> [About this task]
Your copy of the data below must be exact and must leave out all pictures.

> [Information shown]
· · · ·
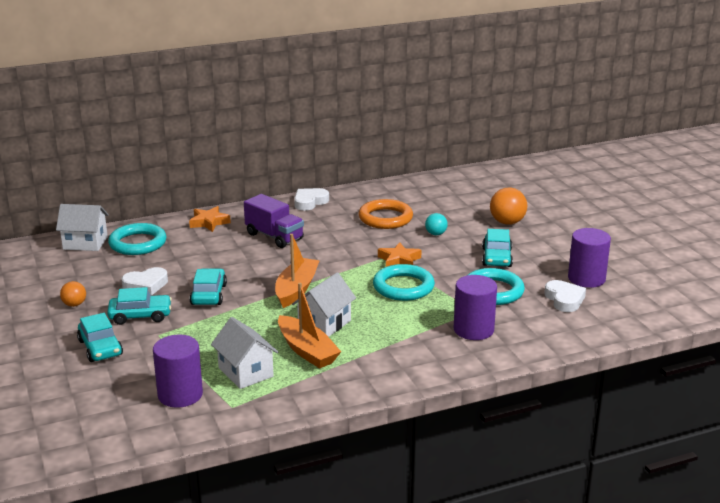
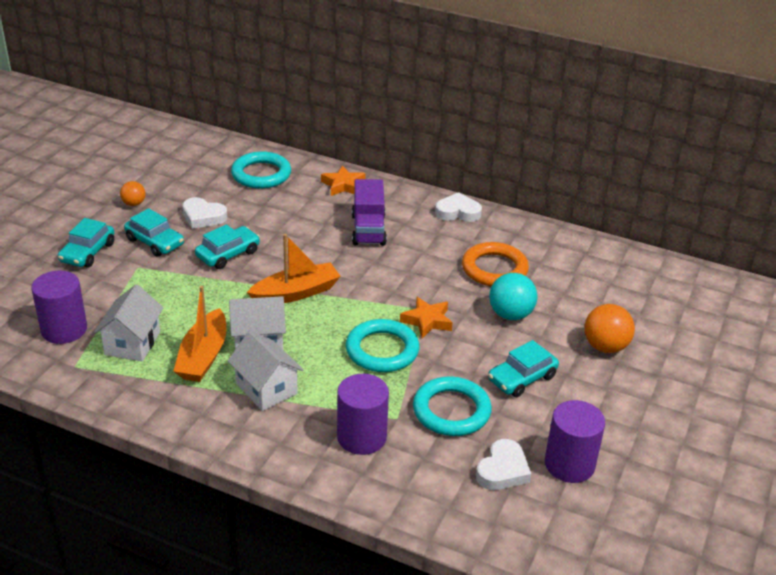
camera: 45 degrees right, 10 degrees up
(85, 243) = (228, 153): white house -> white house (266, 389)
(436, 234) = (510, 315): turquoise ball -> turquoise ball, size x1.69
· · · ·
> [Answer to this task]
camera: 45 degrees right, 10 degrees up
(85, 243) = (228, 153): white house -> white house (266, 389)
(436, 234) = (510, 315): turquoise ball -> turquoise ball, size x1.69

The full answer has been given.